[WHAT YOU ARE ASKED TO DO] Below are the records; tally the lines in them that include the word "teddy" and reply with the number alone.

Dataset excerpts
+---+
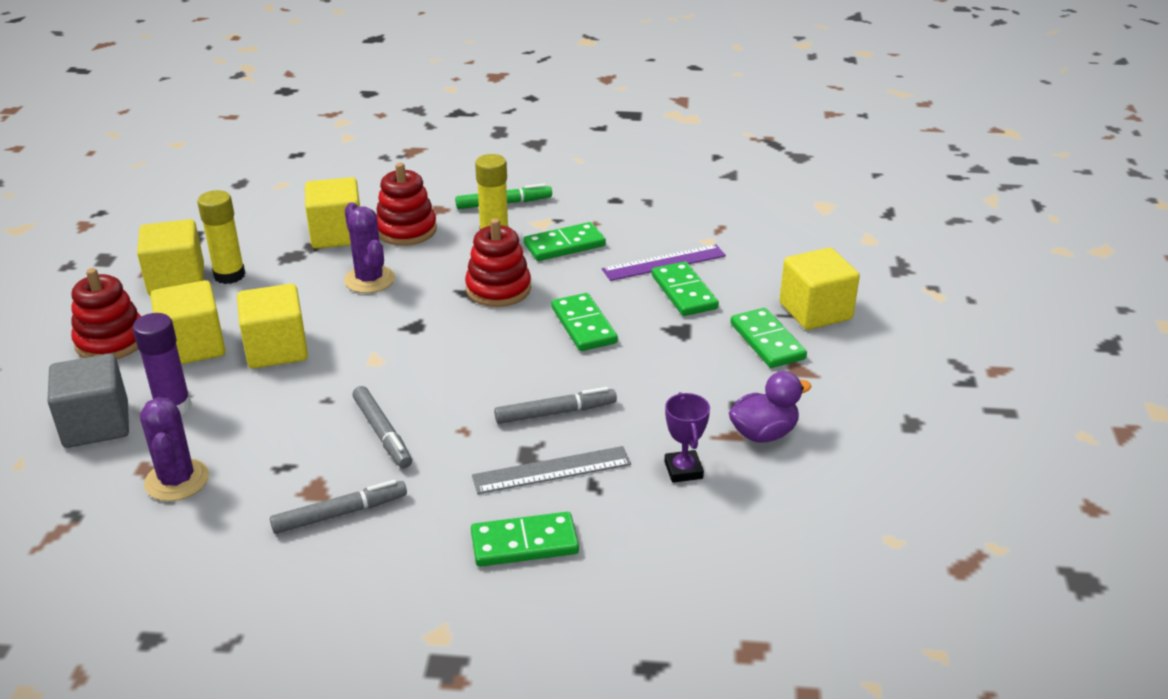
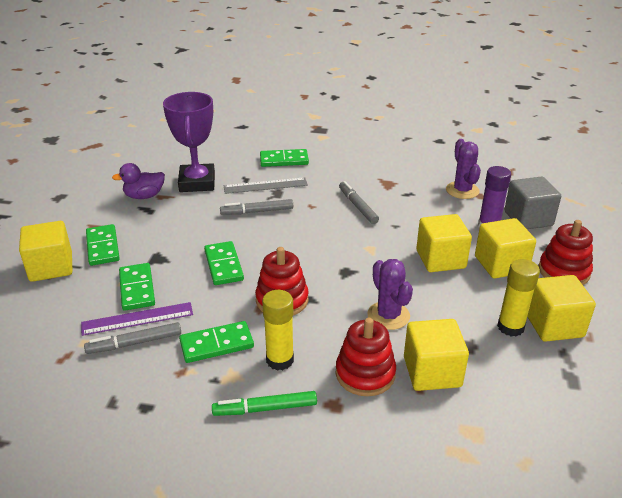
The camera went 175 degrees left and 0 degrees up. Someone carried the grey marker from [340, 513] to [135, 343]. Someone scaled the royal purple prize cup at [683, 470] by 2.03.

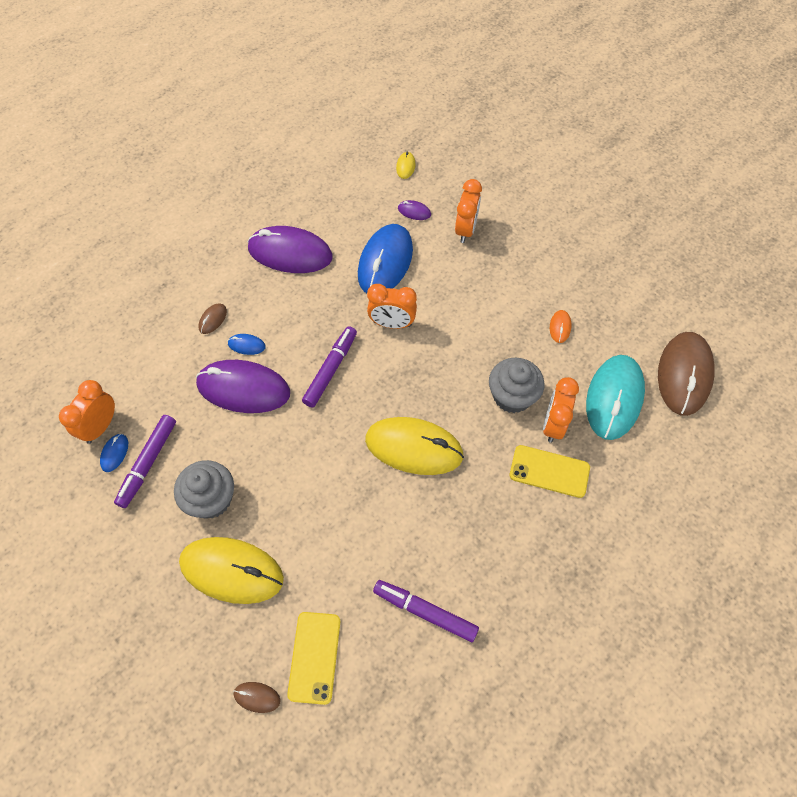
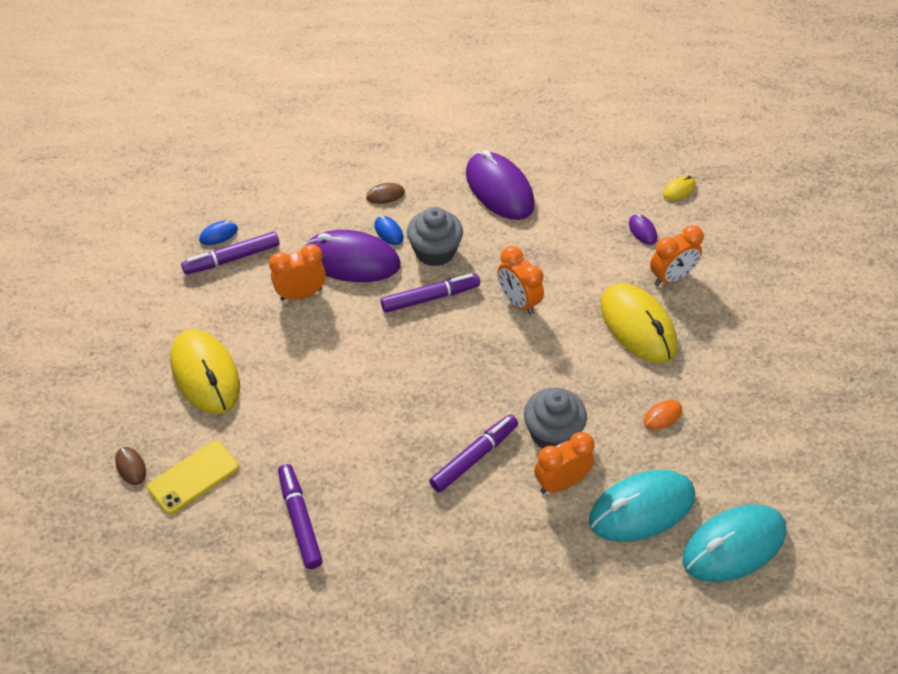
The camera went 45 degrees right and 10 degrees down. Someone took away the blue PC mouse at [385, 262]. Someone took away the yellow smartphone at [549, 471]. Someone put down the royal purple marker at [473, 457]. Someone carried the orange-coloured clock from [101, 426] to [301, 294]. Someone carried the grey cupcake from [211, 499] to [435, 251]. Someone carried the yellow PC mouse from [414, 447] to [638, 326]. Someone repainted the dark brown PC mouse at [684, 375], which became the teal PC mouse at [733, 546]. Someone rotated the royal purple PC mouse at [243, 389] by 45 degrees counterclockwise.

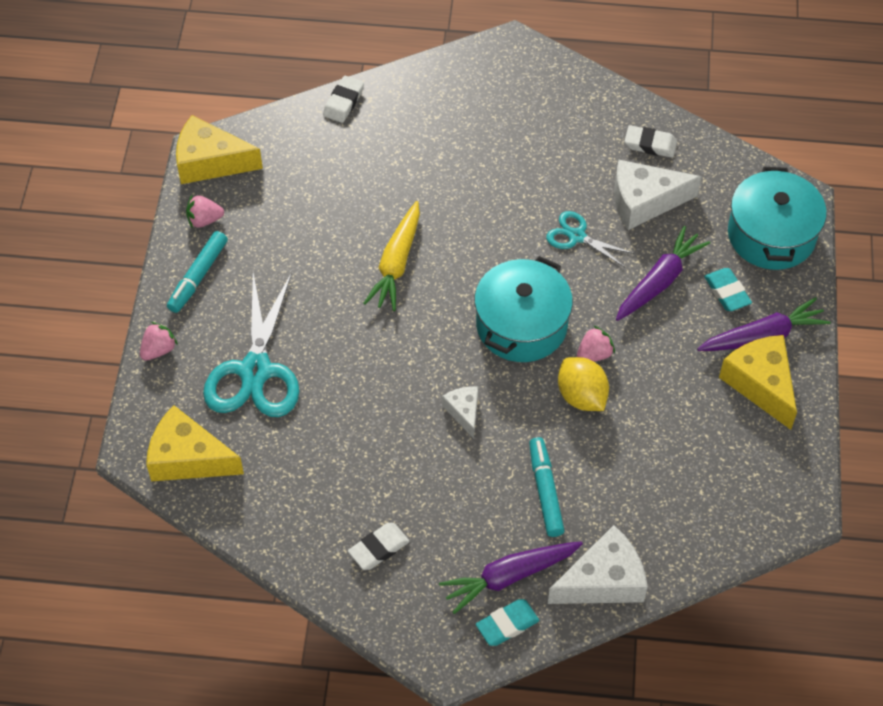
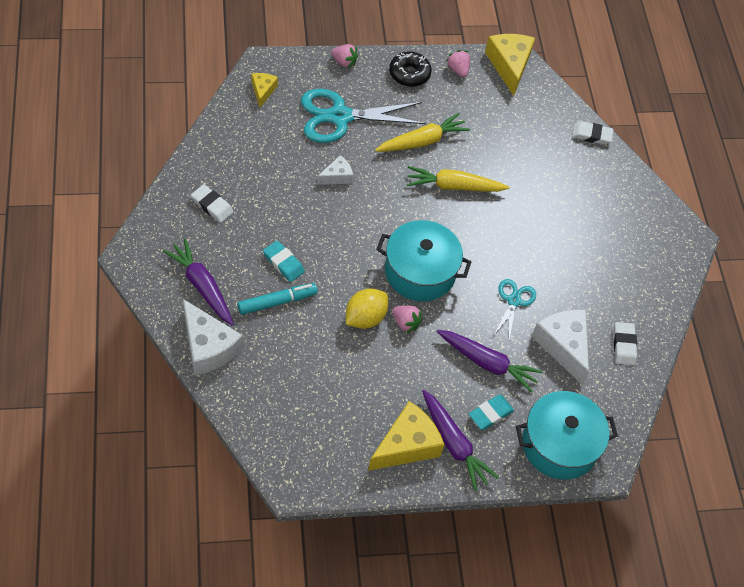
The camera went 70 degrees right and 0 degrees up. Someone put down the yellow root vegetable at [422, 141]. Someone carried the white cheese from [464, 412] to [337, 176]. Someone carried the teal eraser from [507, 624] to [283, 263]. Someone swapped the teal marker at [198, 276] for the black donut at [409, 74]. Someone scaled the yellow cheese at [188, 458] by 0.55.

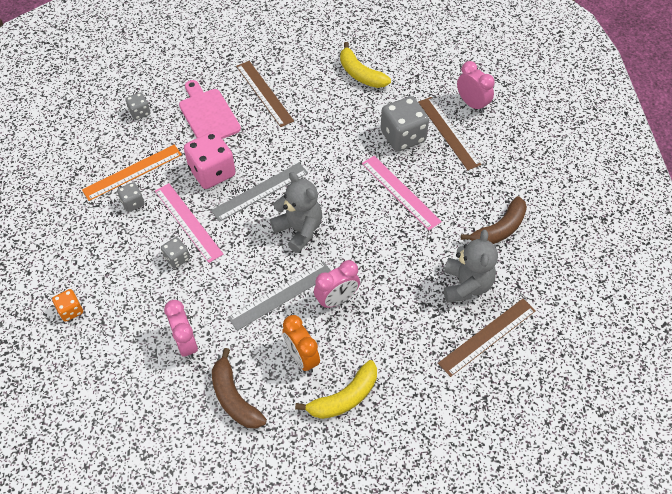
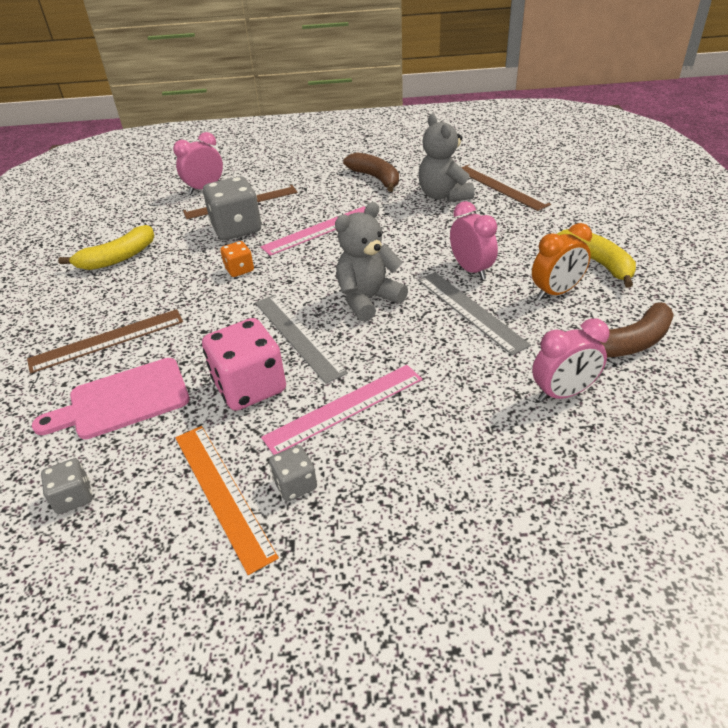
The camera went 85 degrees left and 15 degrees down. Someone took away the grey dice at [177, 258]. Someone carried the orange-coloured dice from [71, 310] to [239, 270]. Someone rotated the grey teddy at [466, 285] by 120 degrees counterclockwise.

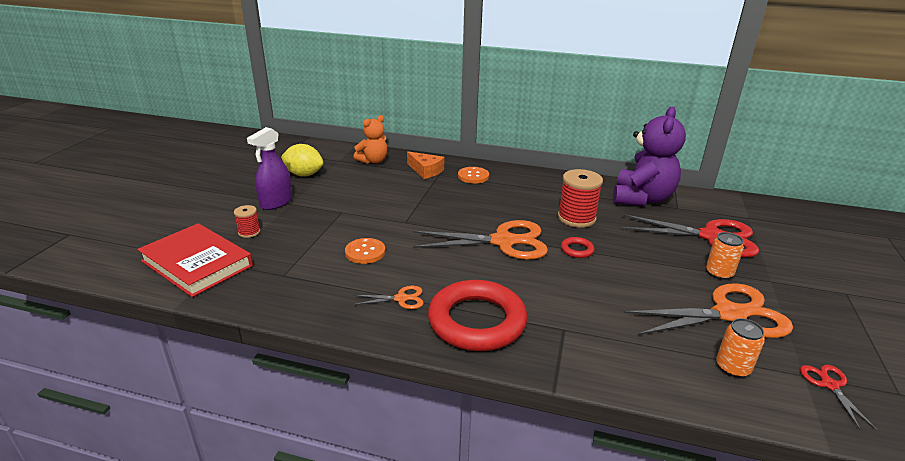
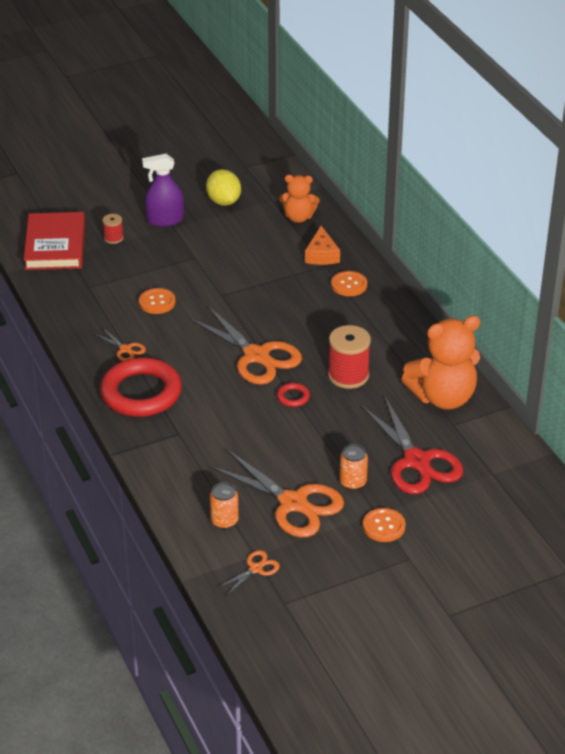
The camera went 50 degrees right and 10 degrees up. Someone put down the orange-coloured sewing button at [384, 526]. Someone repainted the royal purple teddy at [641, 198], which became the orange-coloured teddy at [443, 397]. Someone repainted the scarlet scissors at [829, 385], which became the orange-coloured scissors at [255, 569].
+---+
[ANSWER BOX] 2